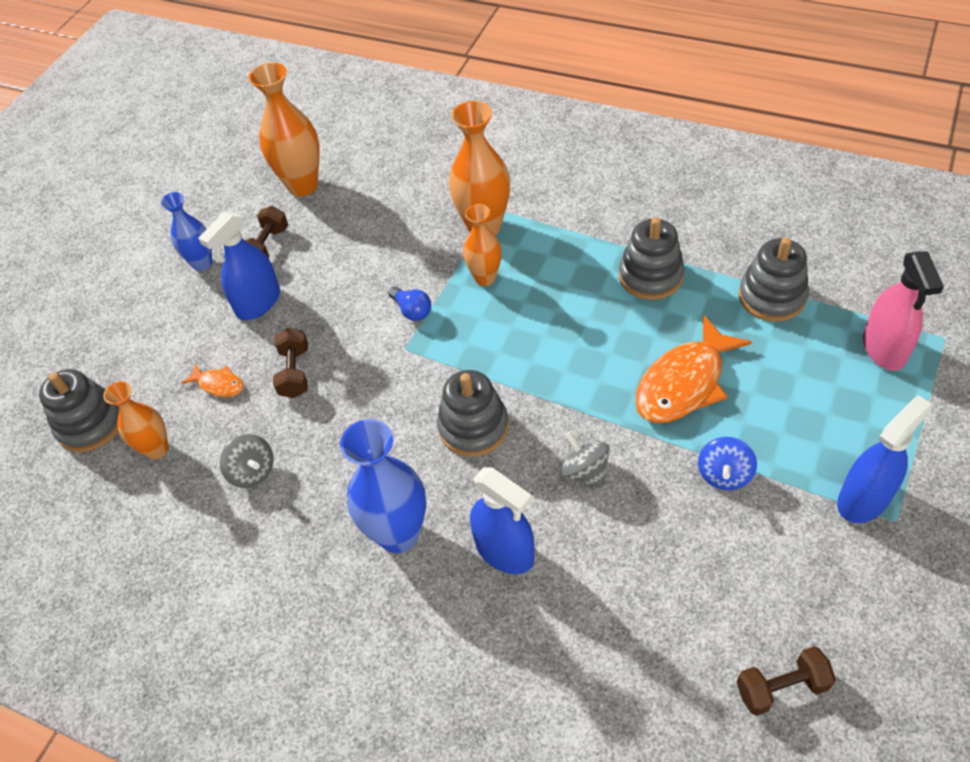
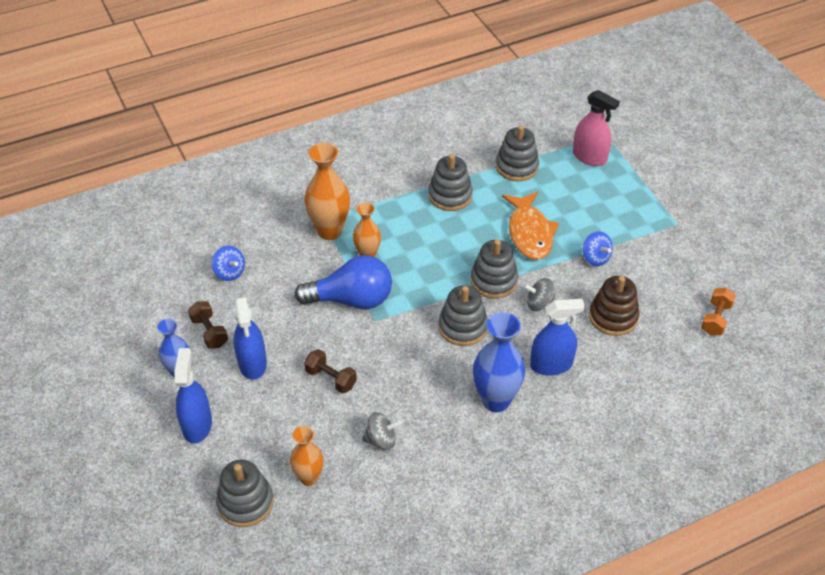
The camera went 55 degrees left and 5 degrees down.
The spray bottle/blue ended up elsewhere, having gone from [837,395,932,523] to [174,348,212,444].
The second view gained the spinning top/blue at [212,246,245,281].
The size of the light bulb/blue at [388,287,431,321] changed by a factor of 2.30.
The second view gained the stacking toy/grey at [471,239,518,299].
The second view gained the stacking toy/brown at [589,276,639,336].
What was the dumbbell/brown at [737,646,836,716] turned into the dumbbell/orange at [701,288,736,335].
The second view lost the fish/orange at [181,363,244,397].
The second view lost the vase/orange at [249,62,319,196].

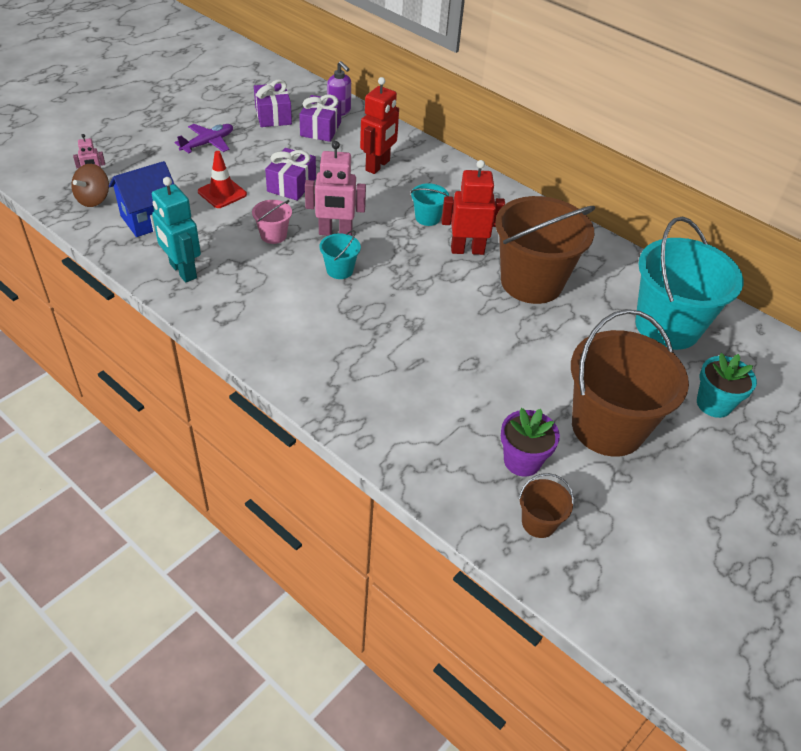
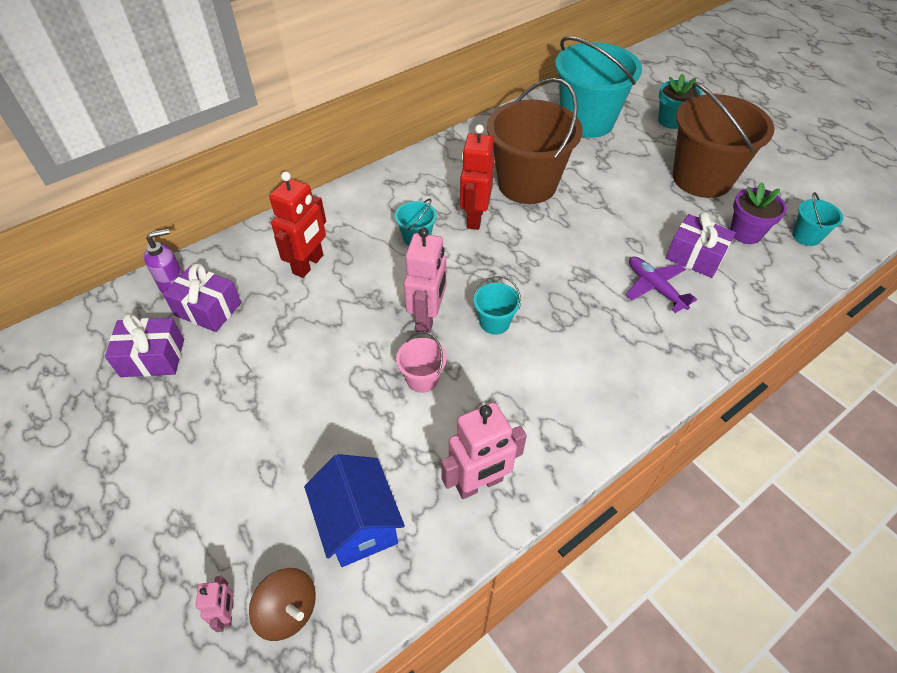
The camera went 75 degrees left and 5 degrees up.
The robot/red at [360,77,399,174] ended up facing another way, 75 degrees clockwise from before.
What was the robot/turquoise at [152,177,201,282] turned into the robot/pink at [441,402,527,499].
The plane/purple ended up elsewhere, having gone from [174,124,233,153] to [626,257,697,313].
The gift/purple ended up elsewhere, having gone from [265,148,316,201] to [666,212,736,278].
What was the bucket/brown at [519,473,574,538] turned into the bucket/turquoise at [792,192,843,246].
The second view lost the traffic cone/red at [198,151,247,208].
--------------------------------
# Task instructions
Set down exactly the lines running from the beginning of the entries above to the line that contains "What was the robot/turquoise", including both, and leave out pictures.

# Exercise output
The camera went 55 degrees left and 5 degrees down.
The spray bottle/blue ended up elsewhere, having gone from [837,395,932,523] to [174,348,212,444].
The second view gained the spinning top/blue at [212,246,245,281].
The size of the light bulb/blue at [388,287,431,321] changed by a factor of 2.30.
The second view gained the stacking toy/grey at [471,239,518,299].
The second view gained the stacking toy/brown at [589,276,639,336].
What was the dumbbell/brown at [737,646,836,716] turned into the dumbbell/orange at [701,288,736,335].
The second view lost the fish/orange at [181,363,244,397].
The second view lost the vase/orange at [249,62,319,196].

The camera went 75 degrees left and 5 degrees up.
The robot/red at [360,77,399,174] ended up facing another way, 75 degrees clockwise from before.
What was the robot/turquoise at [152,177,201,282] turned into the robot/pink at [441,402,527,499].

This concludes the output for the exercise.